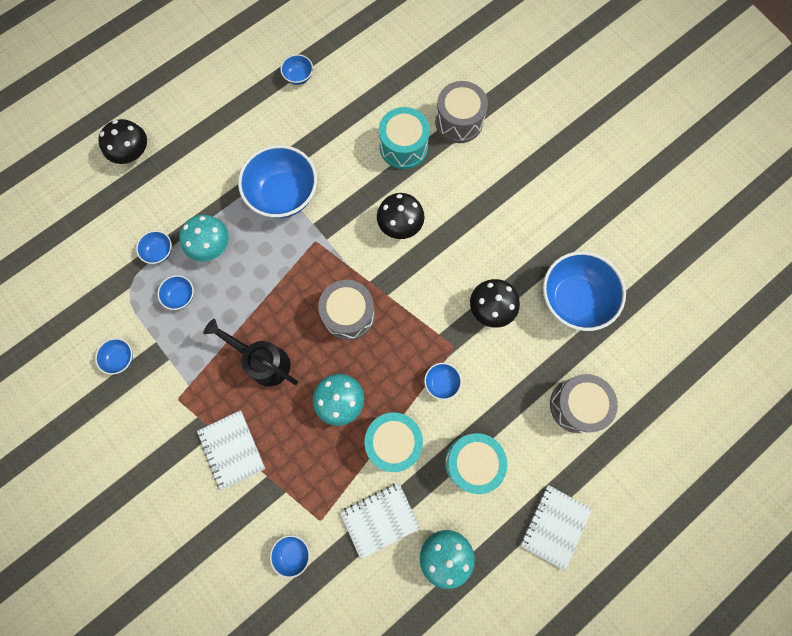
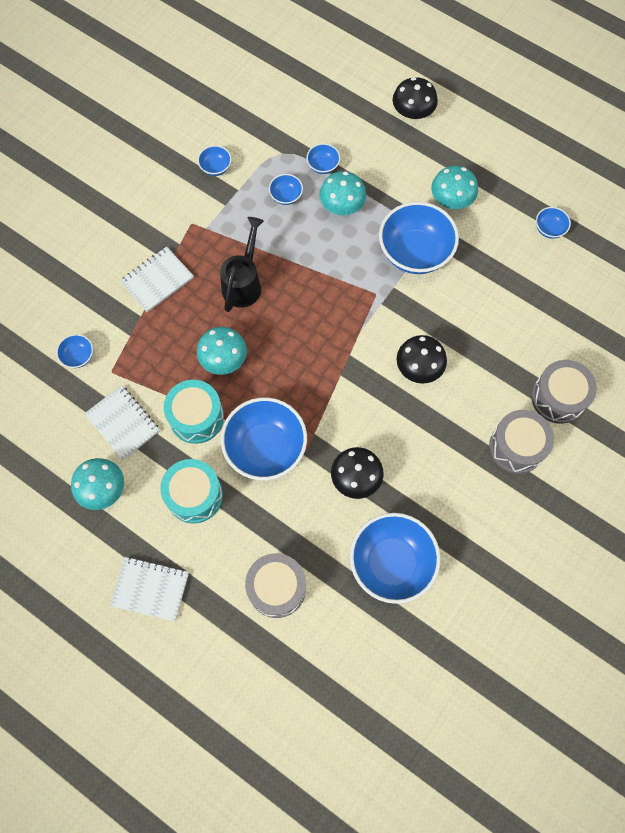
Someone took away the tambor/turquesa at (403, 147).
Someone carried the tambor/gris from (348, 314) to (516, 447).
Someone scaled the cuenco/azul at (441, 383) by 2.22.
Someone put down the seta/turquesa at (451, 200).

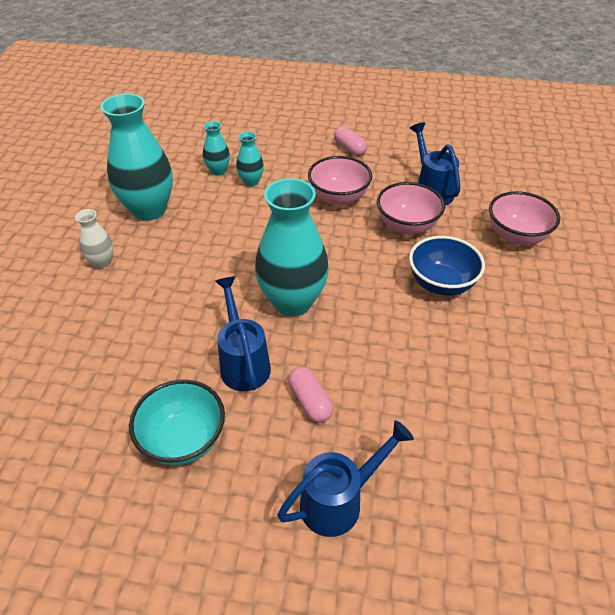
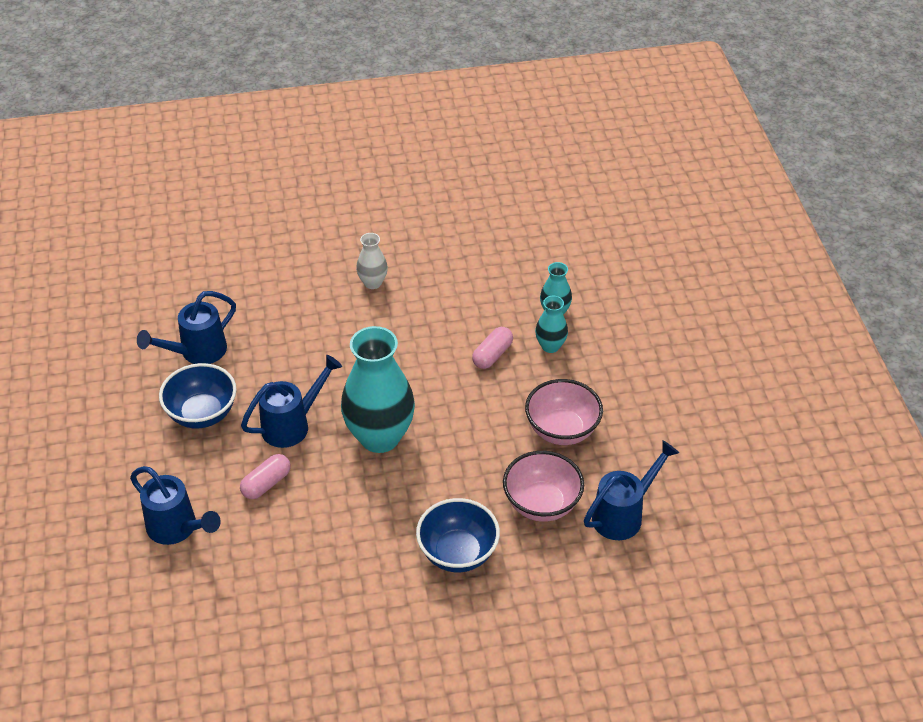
Someone took away the florero/turquesa at (149, 210).
Someone carried the cápsula/rosa from (349, 148) to (492, 355).
Someone took away the cuenco/rosa at (516, 236).
Someone repainted the cuenco/turquesa at (183, 440), which became the cuenco/azul at (202, 414).
Someone put down the regadera/azul at (197, 352).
* * *
◆ EXERCISE PROMPT:
Without reproducing any picture, repeat exactly the lines from the one containing "Someone carried the tambor/gris" through the last line of the material above, both ends included.

◆ ANSWER TO THIS TASK:
Someone carried the tambor/gris from (348, 314) to (516, 447).
Someone scaled the cuenco/azul at (441, 383) by 2.22.
Someone put down the seta/turquesa at (451, 200).

Someone took away the florero/turquesa at (149, 210).
Someone carried the cápsula/rosa from (349, 148) to (492, 355).
Someone took away the cuenco/rosa at (516, 236).
Someone repainted the cuenco/turquesa at (183, 440), which became the cuenco/azul at (202, 414).
Someone put down the regadera/azul at (197, 352).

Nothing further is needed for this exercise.